* **What is being asked**:
Read the data and repeat all of it exactly.

* **Data segment**:
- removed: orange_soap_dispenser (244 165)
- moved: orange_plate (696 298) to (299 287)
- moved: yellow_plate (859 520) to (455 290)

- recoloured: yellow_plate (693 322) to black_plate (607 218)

* **Problem solution**:
- removed: orange_soap_dispenser (244 165)
- moved: orange_plate (696 298) to (299 287)
- moved: yellow_plate (859 520) to (455 290)

- recoloured: yellow_plate (693 322) to black_plate (607 218)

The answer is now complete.